------ TASK DATA
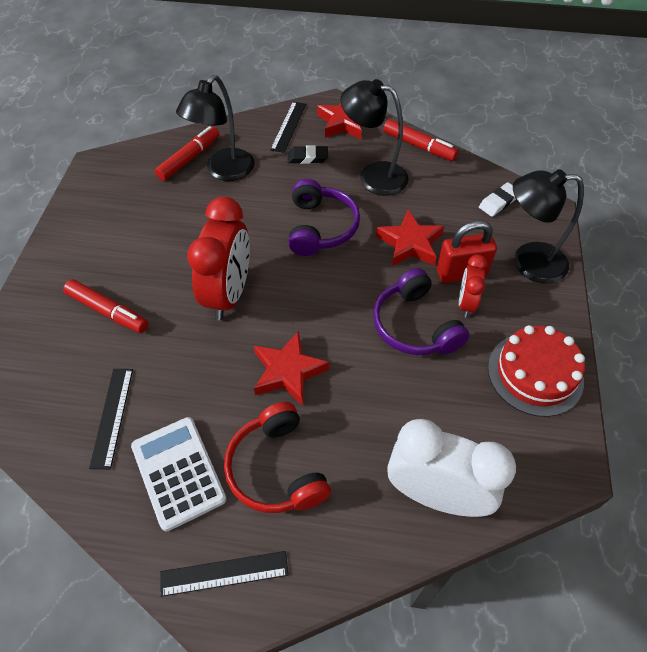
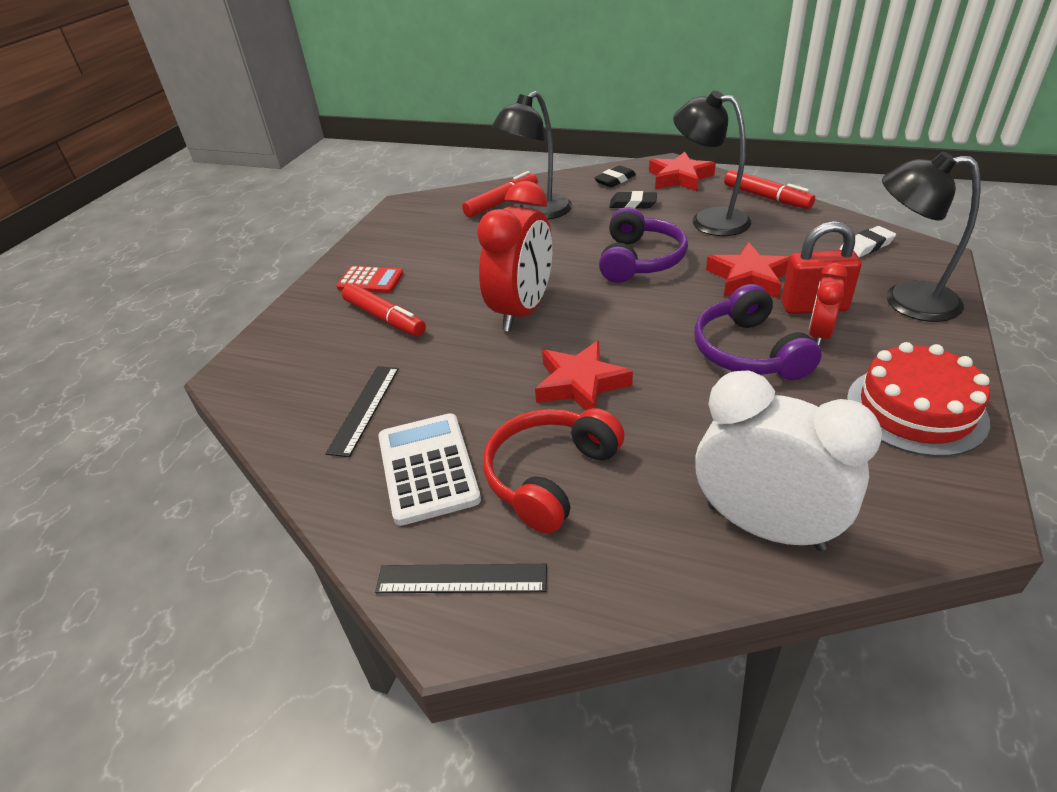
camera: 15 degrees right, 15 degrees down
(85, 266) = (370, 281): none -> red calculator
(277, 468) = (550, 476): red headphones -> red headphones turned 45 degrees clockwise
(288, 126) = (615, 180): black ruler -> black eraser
------------
------ TASK DATA
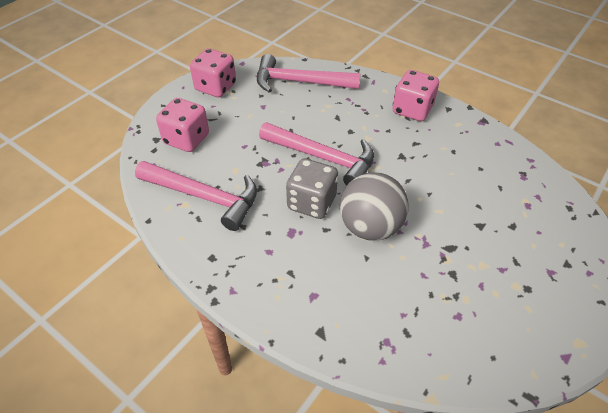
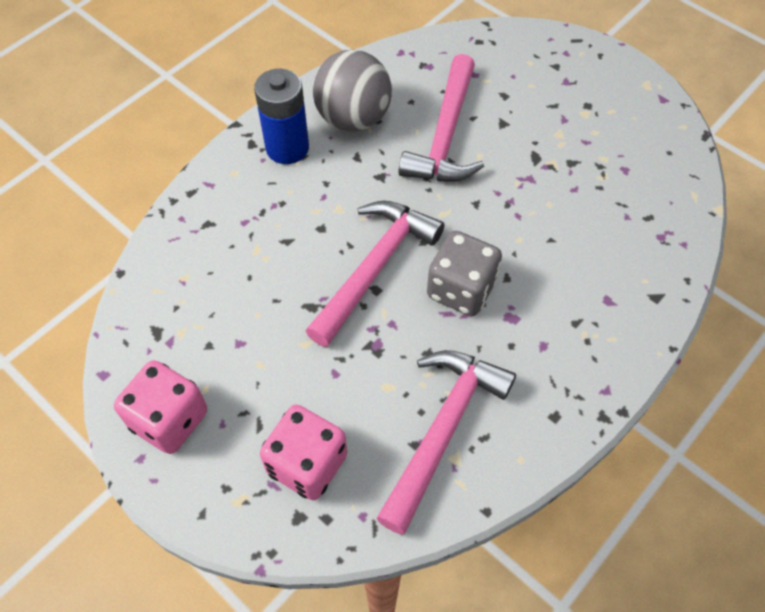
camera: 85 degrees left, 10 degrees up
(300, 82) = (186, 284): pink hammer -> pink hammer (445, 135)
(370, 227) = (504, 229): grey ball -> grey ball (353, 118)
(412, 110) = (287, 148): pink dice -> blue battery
------------
------ TASK DATA
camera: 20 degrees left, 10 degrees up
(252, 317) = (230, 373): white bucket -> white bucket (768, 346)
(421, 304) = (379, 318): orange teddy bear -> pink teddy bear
------------
TASK TO COMPLETE - Look back at the data above. Transcribe exactly the lines starting at the line that contains "(277, 468) = (550, 476): red" and ending at the line that contains "(288, 126) = (615, 180): black".

FINAL ANSWER -
(277, 468) = (550, 476): red headphones -> red headphones turned 45 degrees clockwise
(288, 126) = (615, 180): black ruler -> black eraser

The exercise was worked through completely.